EXERCISE PROMPT
Repeat exactly the line that contains "red star: (388, 61) -> (338, 42), moved" and every line below it to the end of the material, omitting all others.

DATA PROVIDED
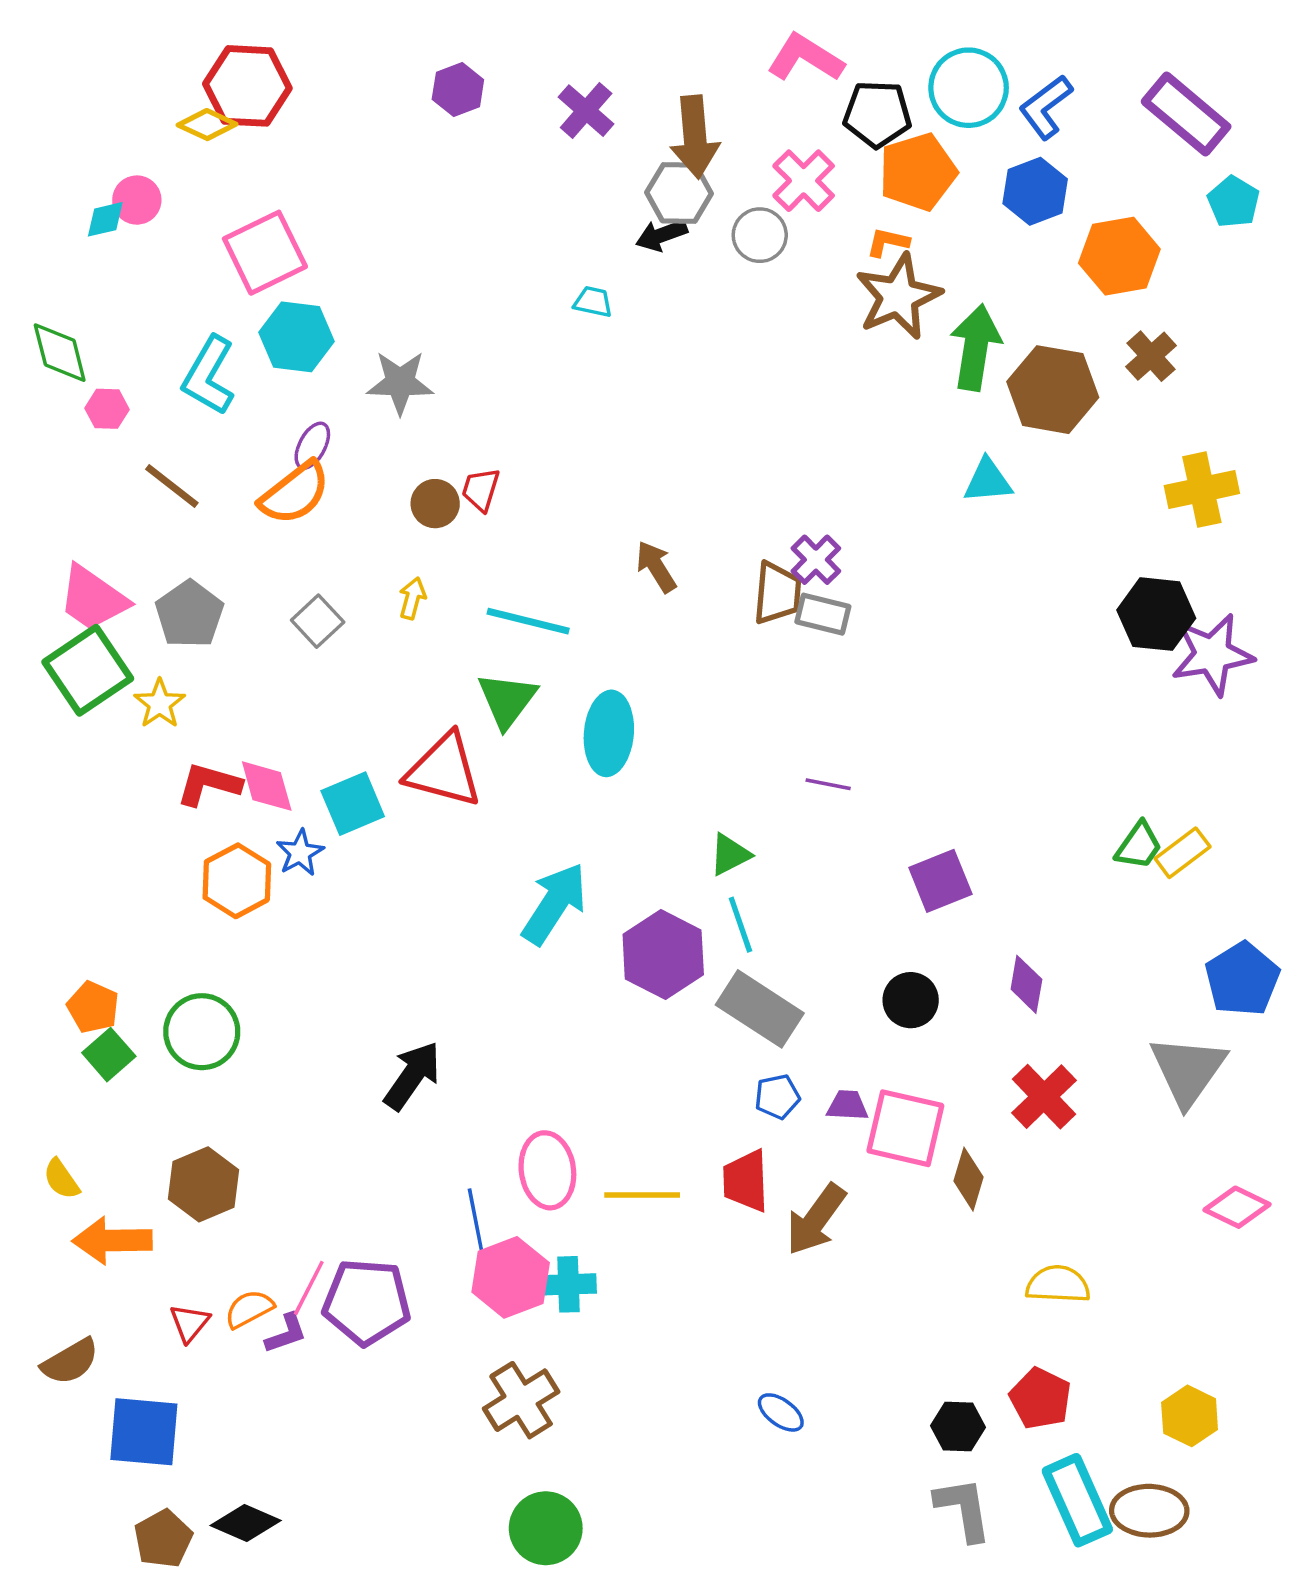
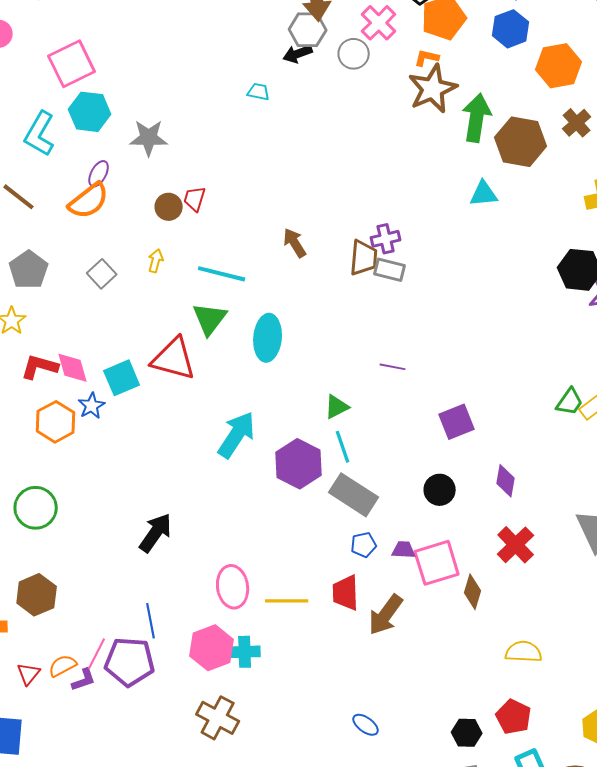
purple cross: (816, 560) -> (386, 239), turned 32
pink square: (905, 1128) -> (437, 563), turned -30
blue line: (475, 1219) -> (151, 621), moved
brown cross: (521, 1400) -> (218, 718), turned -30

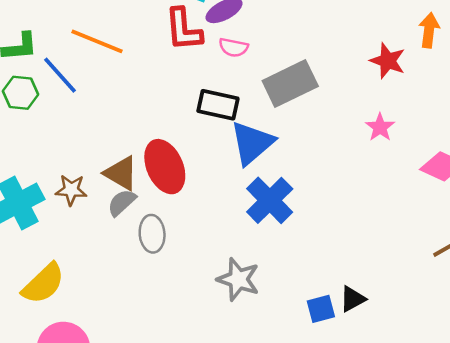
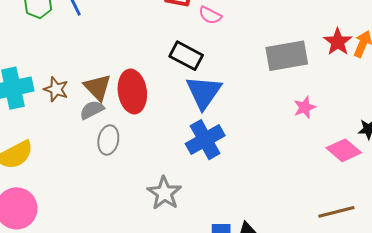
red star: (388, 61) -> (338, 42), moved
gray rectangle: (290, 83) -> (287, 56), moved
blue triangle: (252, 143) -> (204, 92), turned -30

REPLY TO THE EXERCISE
red star: (388, 61) -> (338, 42), moved
gray rectangle: (290, 83) -> (287, 56), moved
blue triangle: (252, 143) -> (204, 92), turned -30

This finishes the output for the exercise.